[EXERCISE INSTRUCTIONS]
Your job with the data below: print everything from the line that holds "POT1 pin VCC: 3V3 -> GND" down to the line that holds "LINE pin VCC: none -> 5V", ends included, exactly, and nothing else.

[DATA PROVIDED]
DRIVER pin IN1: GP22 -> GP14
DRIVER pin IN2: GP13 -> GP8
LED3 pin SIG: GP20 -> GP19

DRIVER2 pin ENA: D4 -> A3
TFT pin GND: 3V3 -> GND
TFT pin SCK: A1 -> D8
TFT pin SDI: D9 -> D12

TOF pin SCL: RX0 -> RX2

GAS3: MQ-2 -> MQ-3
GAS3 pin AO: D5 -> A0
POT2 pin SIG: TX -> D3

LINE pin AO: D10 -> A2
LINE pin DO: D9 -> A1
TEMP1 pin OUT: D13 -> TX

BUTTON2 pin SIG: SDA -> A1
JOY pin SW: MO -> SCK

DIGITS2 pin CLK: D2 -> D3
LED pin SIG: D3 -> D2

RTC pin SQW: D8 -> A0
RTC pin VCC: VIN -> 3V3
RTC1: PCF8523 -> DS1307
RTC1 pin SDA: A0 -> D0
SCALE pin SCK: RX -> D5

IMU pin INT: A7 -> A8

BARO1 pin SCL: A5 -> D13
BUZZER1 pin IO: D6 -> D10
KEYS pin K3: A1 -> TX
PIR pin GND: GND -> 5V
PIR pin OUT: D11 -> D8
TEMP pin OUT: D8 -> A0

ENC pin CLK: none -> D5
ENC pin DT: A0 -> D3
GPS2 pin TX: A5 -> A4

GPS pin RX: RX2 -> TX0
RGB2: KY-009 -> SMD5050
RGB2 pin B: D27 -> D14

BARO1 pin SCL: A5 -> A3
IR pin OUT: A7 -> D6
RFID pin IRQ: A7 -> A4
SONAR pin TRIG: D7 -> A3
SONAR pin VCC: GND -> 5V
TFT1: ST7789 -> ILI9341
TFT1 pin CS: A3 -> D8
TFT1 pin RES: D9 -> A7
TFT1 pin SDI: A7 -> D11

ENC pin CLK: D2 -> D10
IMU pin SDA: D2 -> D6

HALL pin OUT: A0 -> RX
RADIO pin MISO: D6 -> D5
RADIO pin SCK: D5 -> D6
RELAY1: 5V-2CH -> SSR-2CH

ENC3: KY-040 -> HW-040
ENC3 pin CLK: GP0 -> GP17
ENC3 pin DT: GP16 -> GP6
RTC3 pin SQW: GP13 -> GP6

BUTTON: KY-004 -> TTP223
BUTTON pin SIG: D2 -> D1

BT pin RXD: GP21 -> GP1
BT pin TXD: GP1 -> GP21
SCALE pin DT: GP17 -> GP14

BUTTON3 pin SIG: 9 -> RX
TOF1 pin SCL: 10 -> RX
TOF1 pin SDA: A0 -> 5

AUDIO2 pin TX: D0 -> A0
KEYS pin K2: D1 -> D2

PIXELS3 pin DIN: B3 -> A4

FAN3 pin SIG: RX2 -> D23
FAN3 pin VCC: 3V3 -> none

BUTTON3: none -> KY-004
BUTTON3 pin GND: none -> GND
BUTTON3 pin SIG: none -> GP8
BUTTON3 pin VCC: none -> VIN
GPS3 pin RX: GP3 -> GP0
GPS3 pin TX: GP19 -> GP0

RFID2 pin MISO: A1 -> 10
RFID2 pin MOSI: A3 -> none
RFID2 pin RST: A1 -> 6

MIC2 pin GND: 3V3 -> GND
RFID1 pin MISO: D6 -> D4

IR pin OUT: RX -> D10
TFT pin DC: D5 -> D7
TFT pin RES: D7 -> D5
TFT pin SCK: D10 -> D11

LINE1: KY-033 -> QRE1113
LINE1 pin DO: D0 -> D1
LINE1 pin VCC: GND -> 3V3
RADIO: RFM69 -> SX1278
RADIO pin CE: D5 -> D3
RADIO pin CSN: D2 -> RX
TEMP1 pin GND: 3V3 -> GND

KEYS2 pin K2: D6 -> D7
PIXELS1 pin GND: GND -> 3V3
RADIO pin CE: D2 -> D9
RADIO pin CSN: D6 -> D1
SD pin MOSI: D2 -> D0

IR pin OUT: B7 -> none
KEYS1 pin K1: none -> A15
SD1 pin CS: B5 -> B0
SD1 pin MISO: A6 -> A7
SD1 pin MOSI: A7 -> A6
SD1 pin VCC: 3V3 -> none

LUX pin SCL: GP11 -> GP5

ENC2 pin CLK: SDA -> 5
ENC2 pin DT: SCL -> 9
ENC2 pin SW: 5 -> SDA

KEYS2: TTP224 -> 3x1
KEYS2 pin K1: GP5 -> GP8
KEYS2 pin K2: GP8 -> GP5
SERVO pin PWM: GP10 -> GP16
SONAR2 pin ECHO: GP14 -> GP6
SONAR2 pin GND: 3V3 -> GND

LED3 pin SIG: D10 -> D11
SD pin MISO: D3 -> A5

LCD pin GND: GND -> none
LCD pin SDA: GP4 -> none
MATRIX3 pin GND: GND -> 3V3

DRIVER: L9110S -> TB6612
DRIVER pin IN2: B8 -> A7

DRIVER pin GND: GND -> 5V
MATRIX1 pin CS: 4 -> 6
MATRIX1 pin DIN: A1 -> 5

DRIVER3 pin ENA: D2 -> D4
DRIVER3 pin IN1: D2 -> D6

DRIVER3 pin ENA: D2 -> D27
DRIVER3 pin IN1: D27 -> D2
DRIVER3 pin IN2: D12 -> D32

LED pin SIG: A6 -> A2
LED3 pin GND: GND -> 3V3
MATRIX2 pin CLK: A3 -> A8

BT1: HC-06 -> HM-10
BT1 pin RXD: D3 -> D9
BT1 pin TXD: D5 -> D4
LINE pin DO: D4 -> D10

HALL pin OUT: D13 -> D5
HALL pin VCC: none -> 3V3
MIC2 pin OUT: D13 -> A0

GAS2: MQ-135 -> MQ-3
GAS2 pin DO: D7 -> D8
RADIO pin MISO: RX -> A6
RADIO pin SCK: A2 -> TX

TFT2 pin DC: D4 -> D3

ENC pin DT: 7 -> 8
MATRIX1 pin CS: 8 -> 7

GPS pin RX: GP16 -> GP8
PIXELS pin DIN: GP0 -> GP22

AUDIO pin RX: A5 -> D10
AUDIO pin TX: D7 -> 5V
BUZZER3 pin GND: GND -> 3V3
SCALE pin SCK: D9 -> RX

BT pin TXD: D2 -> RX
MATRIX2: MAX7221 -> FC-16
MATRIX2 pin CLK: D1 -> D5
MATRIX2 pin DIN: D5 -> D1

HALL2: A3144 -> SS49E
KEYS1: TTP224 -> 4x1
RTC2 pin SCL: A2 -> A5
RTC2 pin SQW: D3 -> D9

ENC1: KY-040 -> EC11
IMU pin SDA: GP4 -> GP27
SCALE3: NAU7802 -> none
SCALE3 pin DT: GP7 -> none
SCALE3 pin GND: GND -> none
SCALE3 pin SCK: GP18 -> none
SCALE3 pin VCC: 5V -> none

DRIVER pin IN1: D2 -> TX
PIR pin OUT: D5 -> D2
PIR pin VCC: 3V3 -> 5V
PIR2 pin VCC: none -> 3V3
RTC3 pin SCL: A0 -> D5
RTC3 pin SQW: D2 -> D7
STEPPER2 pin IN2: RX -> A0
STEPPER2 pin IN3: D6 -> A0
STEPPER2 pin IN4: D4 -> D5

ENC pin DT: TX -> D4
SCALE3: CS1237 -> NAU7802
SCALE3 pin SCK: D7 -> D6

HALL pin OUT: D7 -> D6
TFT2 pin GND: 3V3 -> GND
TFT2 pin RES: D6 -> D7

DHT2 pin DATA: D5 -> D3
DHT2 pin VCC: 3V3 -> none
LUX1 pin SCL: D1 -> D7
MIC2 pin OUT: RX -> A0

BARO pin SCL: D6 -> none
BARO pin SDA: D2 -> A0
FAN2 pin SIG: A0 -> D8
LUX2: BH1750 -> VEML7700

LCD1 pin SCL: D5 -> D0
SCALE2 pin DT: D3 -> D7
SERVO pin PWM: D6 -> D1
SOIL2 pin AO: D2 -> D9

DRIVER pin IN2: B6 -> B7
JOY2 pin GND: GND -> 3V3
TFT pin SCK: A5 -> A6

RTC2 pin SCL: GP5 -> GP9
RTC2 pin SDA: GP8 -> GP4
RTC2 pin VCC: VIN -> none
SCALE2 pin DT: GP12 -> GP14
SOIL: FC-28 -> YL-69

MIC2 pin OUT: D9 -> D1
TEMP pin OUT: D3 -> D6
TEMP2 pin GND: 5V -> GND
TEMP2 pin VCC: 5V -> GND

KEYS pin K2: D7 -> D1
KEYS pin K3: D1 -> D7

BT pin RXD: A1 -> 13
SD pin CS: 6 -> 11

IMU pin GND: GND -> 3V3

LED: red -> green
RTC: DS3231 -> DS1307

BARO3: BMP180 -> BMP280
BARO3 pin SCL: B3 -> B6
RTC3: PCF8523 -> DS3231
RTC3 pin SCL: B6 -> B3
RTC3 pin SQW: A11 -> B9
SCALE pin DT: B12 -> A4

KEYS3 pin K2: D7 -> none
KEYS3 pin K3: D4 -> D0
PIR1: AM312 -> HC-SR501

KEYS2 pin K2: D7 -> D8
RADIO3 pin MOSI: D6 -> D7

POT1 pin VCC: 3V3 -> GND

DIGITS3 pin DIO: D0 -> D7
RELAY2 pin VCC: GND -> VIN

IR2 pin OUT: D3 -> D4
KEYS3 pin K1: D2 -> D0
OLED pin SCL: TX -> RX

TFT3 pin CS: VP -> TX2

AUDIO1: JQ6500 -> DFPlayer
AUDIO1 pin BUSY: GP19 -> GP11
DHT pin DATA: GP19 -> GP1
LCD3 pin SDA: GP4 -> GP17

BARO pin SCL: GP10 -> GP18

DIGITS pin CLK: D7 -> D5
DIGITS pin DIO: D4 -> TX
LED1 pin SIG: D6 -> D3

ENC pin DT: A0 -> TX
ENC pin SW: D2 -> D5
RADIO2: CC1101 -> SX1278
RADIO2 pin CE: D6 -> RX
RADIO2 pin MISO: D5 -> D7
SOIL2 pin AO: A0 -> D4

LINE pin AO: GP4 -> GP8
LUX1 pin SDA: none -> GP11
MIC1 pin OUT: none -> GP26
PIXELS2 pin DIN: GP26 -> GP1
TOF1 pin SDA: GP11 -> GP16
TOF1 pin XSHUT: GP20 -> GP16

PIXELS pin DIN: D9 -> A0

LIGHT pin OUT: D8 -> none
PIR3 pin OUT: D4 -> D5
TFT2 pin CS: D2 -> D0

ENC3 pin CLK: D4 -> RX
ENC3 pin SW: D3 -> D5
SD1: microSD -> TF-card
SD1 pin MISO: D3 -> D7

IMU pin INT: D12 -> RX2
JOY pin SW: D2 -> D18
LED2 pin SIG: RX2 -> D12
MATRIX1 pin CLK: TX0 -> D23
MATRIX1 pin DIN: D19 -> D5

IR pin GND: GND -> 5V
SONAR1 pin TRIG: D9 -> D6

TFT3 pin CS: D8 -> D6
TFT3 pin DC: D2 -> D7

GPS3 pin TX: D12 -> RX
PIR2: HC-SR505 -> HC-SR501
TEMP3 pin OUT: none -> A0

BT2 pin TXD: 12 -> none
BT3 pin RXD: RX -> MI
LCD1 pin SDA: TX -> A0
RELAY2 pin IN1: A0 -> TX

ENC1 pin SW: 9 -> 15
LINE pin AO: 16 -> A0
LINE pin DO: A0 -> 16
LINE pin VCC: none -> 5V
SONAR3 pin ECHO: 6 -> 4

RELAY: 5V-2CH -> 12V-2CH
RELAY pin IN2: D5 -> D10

[ANSWER TO THE EXERCISE]
POT1 pin VCC: 3V3 -> GND

DIGITS3 pin DIO: D0 -> D7
RELAY2 pin VCC: GND -> VIN

IR2 pin OUT: D3 -> D4
KEYS3 pin K1: D2 -> D0
OLED pin SCL: TX -> RX

TFT3 pin CS: VP -> TX2

AUDIO1: JQ6500 -> DFPlayer
AUDIO1 pin BUSY: GP19 -> GP11
DHT pin DATA: GP19 -> GP1
LCD3 pin SDA: GP4 -> GP17

BARO pin SCL: GP10 -> GP18

DIGITS pin CLK: D7 -> D5
DIGITS pin DIO: D4 -> TX
LED1 pin SIG: D6 -> D3

ENC pin DT: A0 -> TX
ENC pin SW: D2 -> D5
RADIO2: CC1101 -> SX1278
RADIO2 pin CE: D6 -> RX
RADIO2 pin MISO: D5 -> D7
SOIL2 pin AO: A0 -> D4

LINE pin AO: GP4 -> GP8
LUX1 pin SDA: none -> GP11
MIC1 pin OUT: none -> GP26
PIXELS2 pin DIN: GP26 -> GP1
TOF1 pin SDA: GP11 -> GP16
TOF1 pin XSHUT: GP20 -> GP16

PIXELS pin DIN: D9 -> A0

LIGHT pin OUT: D8 -> none
PIR3 pin OUT: D4 -> D5
TFT2 pin CS: D2 -> D0

ENC3 pin CLK: D4 -> RX
ENC3 pin SW: D3 -> D5
SD1: microSD -> TF-card
SD1 pin MISO: D3 -> D7

IMU pin INT: D12 -> RX2
JOY pin SW: D2 -> D18
LED2 pin SIG: RX2 -> D12
MATRIX1 pin CLK: TX0 -> D23
MATRIX1 pin DIN: D19 -> D5

IR pin GND: GND -> 5V
SONAR1 pin TRIG: D9 -> D6

TFT3 pin CS: D8 -> D6
TFT3 pin DC: D2 -> D7

GPS3 pin TX: D12 -> RX
PIR2: HC-SR505 -> HC-SR501
TEMP3 pin OUT: none -> A0

BT2 pin TXD: 12 -> none
BT3 pin RXD: RX -> MI
LCD1 pin SDA: TX -> A0
RELAY2 pin IN1: A0 -> TX

ENC1 pin SW: 9 -> 15
LINE pin AO: 16 -> A0
LINE pin DO: A0 -> 16
LINE pin VCC: none -> 5V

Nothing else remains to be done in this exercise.